— Action item —
Scan the data below and copy each line where "cone" occurs.

Records excerpted from a collection:
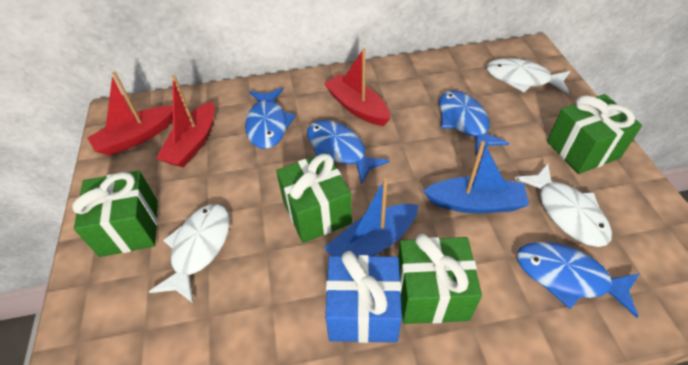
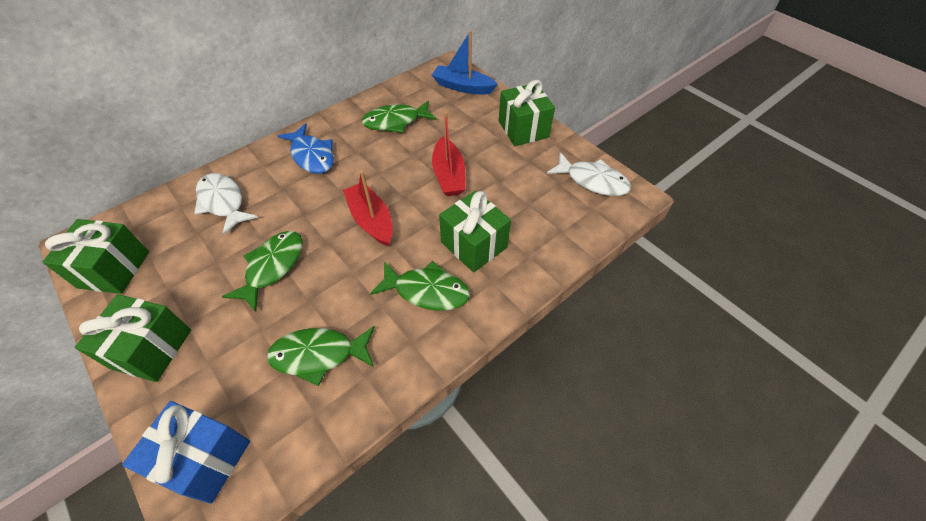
blue boat: [324,178,418,256] [423,141,529,213] = 2 -> [432,31,498,94] = 1
blue fish: [245,88,296,149] [307,120,389,184] [439,90,509,156] [517,242,640,318] = 4 -> [278,123,334,174] = 1
green fish: none = 0 -> [222,231,303,312] [267,326,375,386] [362,100,437,133] [370,261,470,311] = 4
red boat: [88,72,173,156] [156,75,215,167] [324,48,390,126] = 3 -> [343,171,393,246] [432,112,466,196] = 2
white fish: [149,204,230,304] [486,58,571,94] [515,163,612,247] = 3 -> [194,173,258,236] [547,152,631,196] = 2

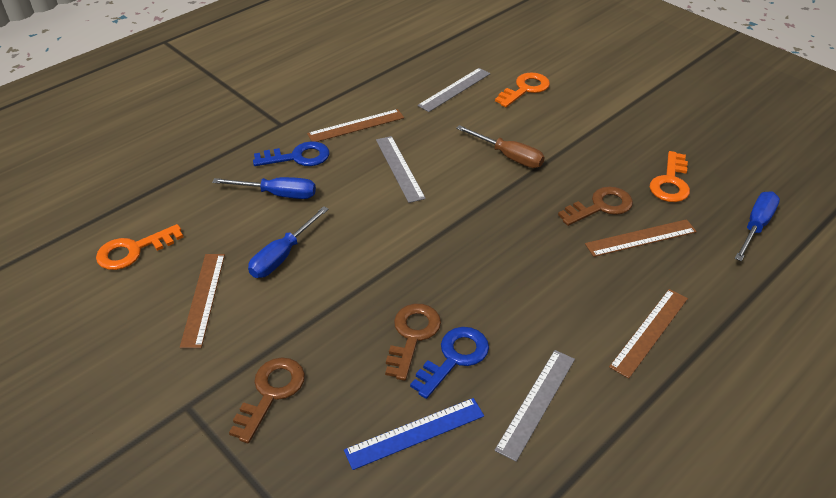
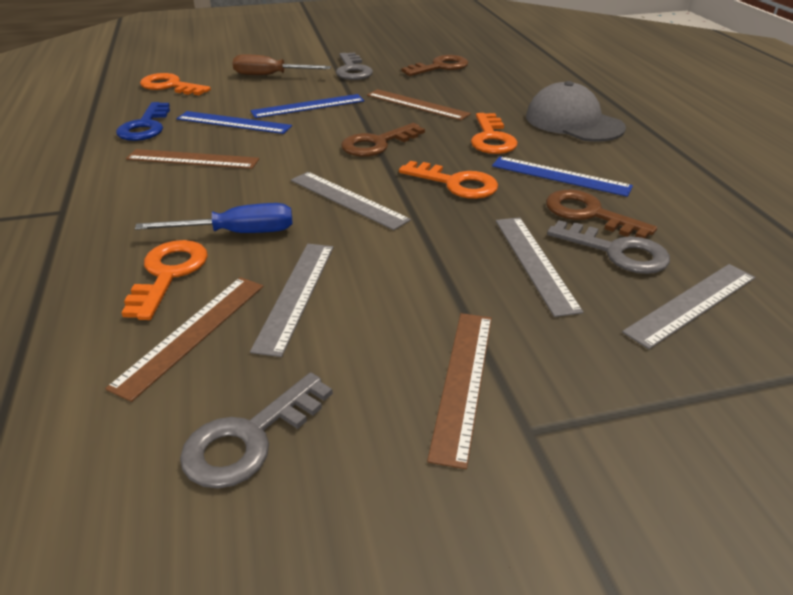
blue key: [253,141,329,166] [410,327,489,399] = 2 -> [116,102,170,141] = 1
blue ruler: [344,398,484,470] = 1 -> [177,111,292,134] [250,94,364,118] [492,156,633,197] = 3
blue screwdriver: [212,177,316,199] [248,206,329,278] [735,191,780,261] = 3 -> [135,203,293,233] = 1
grey cap: none = 0 -> [526,81,626,142] = 1
grey key: none = 0 -> [180,372,333,489] [336,52,373,80] [547,220,670,274] = 3
grey ruler: [376,136,426,203] [418,68,491,112] [494,350,575,462] = 3 -> [250,244,334,357] [291,172,411,230] [496,217,583,317] [622,264,755,349] = 4
orange key: [96,224,183,270] [495,72,550,107] [650,151,690,202] = 3 -> [121,240,208,320] [140,73,211,95] [399,161,498,199] [471,113,518,154] = 4

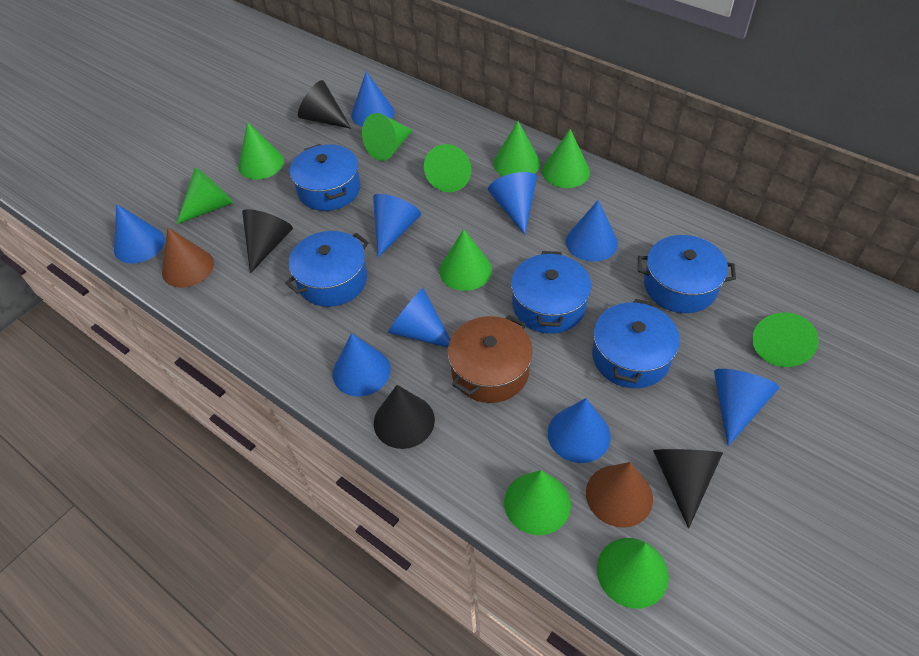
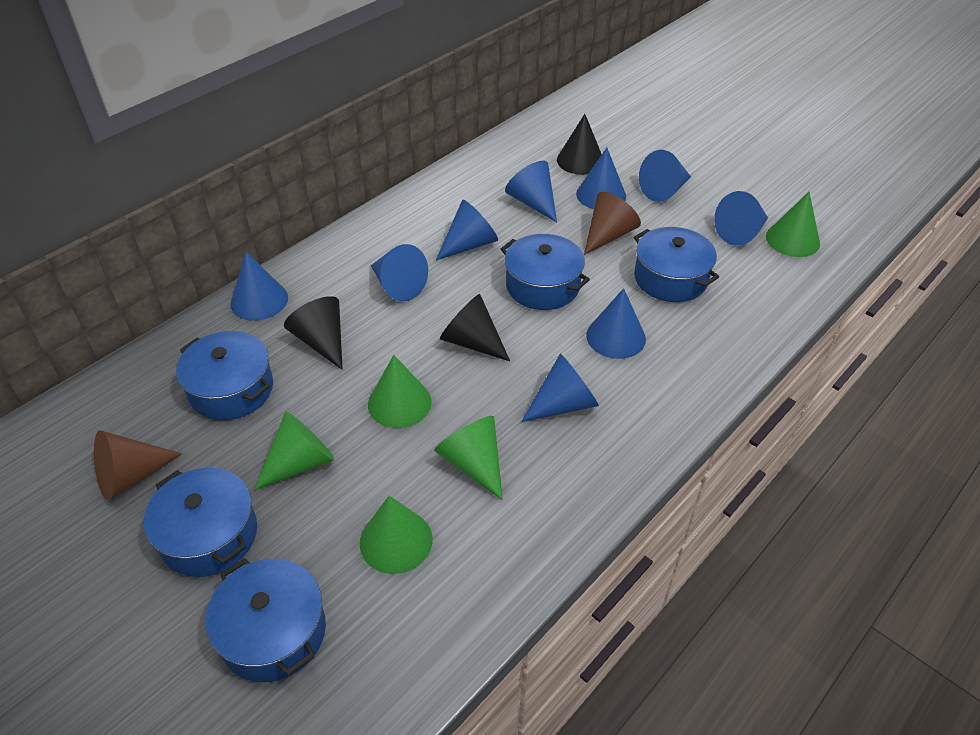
black cone: [242,209,293,273] [298,80,351,129] [374,385,435,449] [653,449,723,528] = 4 -> [284,296,343,370] [440,294,510,361] [557,114,602,175] = 3
brown pot: [447,315,533,403] = 1 -> none = 0
green cone: [176,168,233,224] [238,122,284,179] [362,113,413,161] [424,144,471,192] [439,229,492,291] [493,121,540,176] [504,470,571,535] [542,129,590,188] [597,538,669,609] [752,312,819,367] = 10 -> [254,411,335,490] [360,496,433,574] [368,355,432,428] [434,416,503,500] [766,192,820,257] = 5

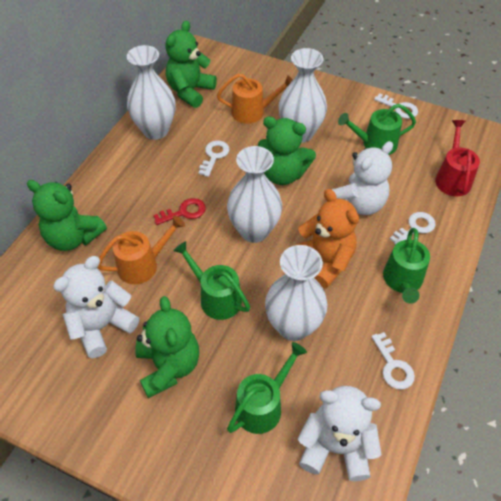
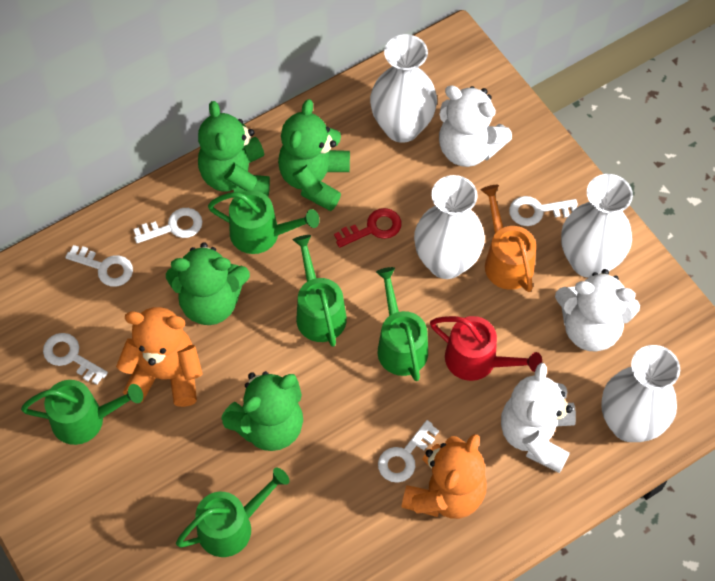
green watering can: [173,241,250,320] [227,342,307,434] [338,104,416,155] [383,228,430,304] = 4 -> [21,380,143,445] [176,468,289,557] [208,190,319,254] [293,235,347,347] [376,267,428,381] = 5
orange teddy bear: [294,189,359,288] = 1 -> [116,307,203,407] [401,434,487,519] = 2
orange watering can: [98,215,185,284] [217,73,293,124] = 2 -> [481,185,536,292] = 1
white key: [199,140,229,177] [371,332,415,389] [374,93,418,119] [390,212,436,245] = 4 -> [43,333,108,385] [65,245,133,287] [133,208,202,243] [378,420,439,483] [509,196,578,226] = 5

— Answer to the exercise —
black cone: [242,209,293,273] [298,80,351,129] [374,385,435,449] [653,449,723,528] = 4 -> [284,296,343,370] [440,294,510,361] [557,114,602,175] = 3
green cone: [176,168,233,224] [238,122,284,179] [362,113,413,161] [424,144,471,192] [439,229,492,291] [493,121,540,176] [504,470,571,535] [542,129,590,188] [597,538,669,609] [752,312,819,367] = 10 -> [254,411,335,490] [360,496,433,574] [368,355,432,428] [434,416,503,500] [766,192,820,257] = 5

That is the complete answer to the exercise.